Task description:
Omit the images and return the remaining entries unchanged.
====
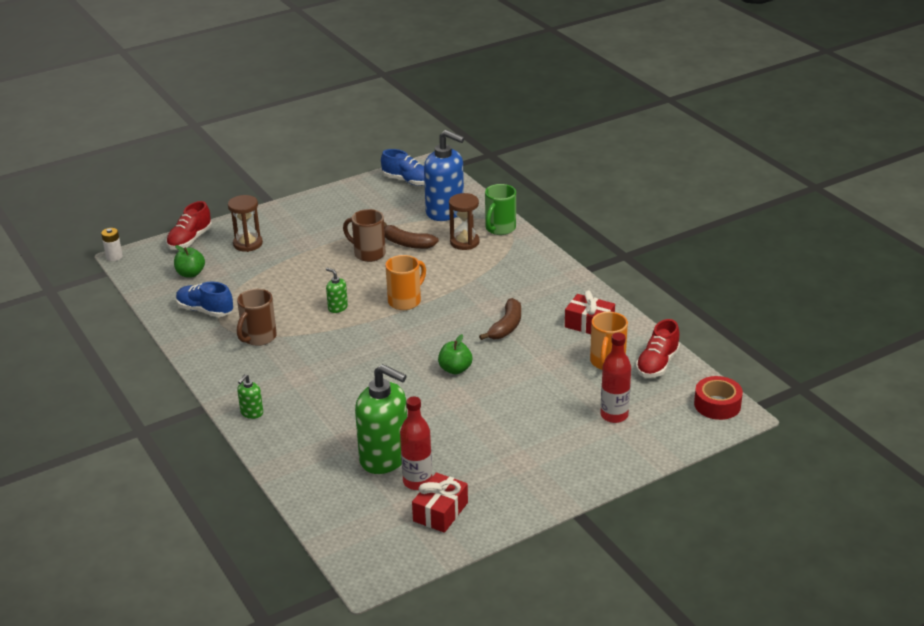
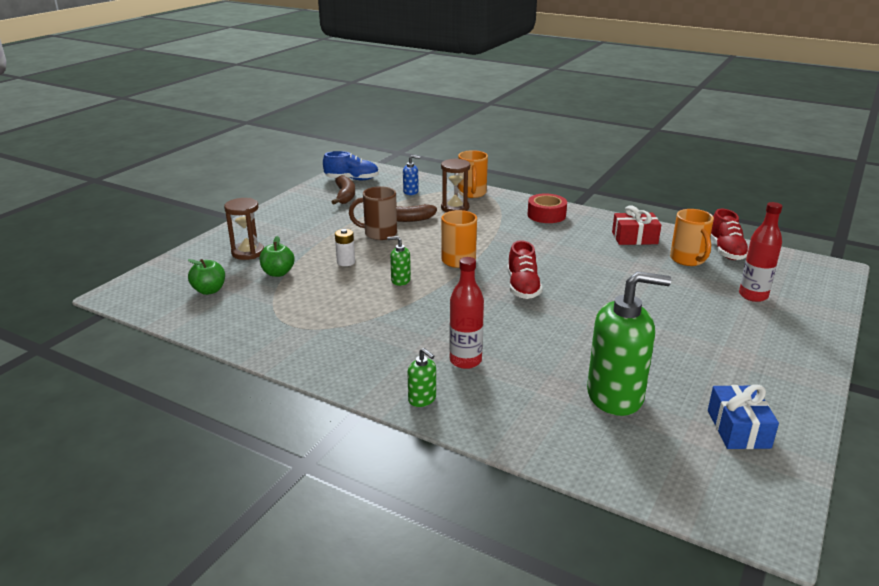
camera: 30 degrees left, 5 degrees down
(114, 257) = (100, 297): white battery -> white battery (346, 262)
(190, 240) = (179, 263): red shoe -> red shoe (523, 287)
(205, 310) = (260, 318): blue shoe -> none
(251, 413) = (422, 399): green soap dispenser -> green soap dispenser turned 45 degrees counterclockwise
(258, 338) = (348, 326): brown mug -> none
(417, 482) = (677, 408): red bottle -> red bottle (465, 361)
(440, 512) = (738, 429): red gift -> blue gift
(445, 211) = (411, 192): blue soap dispenser -> blue soap dispenser, size x0.44
(455, 369) = (574, 299): green apple -> green apple (278, 273)
(499, 229) = (472, 193): green mug -> orange mug
(506, 326) = (572, 256): brown banana -> brown banana (345, 196)
(717, 405) = (811, 266): red tape -> red tape (546, 215)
====
Solution to this task:
camera: 30 degrees left, 5 degrees down
(114, 257) = (100, 297): white battery -> white battery (346, 262)
(190, 240) = (179, 263): red shoe -> red shoe (523, 287)
(205, 310) = (260, 318): blue shoe -> none
(251, 413) = (422, 399): green soap dispenser -> green soap dispenser turned 45 degrees counterclockwise
(258, 338) = (348, 326): brown mug -> none
(417, 482) = (677, 408): red bottle -> red bottle (465, 361)
(440, 512) = (738, 429): red gift -> blue gift
(445, 211) = (411, 192): blue soap dispenser -> blue soap dispenser, size x0.44
(455, 369) = (574, 299): green apple -> green apple (278, 273)
(499, 229) = (472, 193): green mug -> orange mug
(506, 326) = (572, 256): brown banana -> brown banana (345, 196)
(717, 405) = (811, 266): red tape -> red tape (546, 215)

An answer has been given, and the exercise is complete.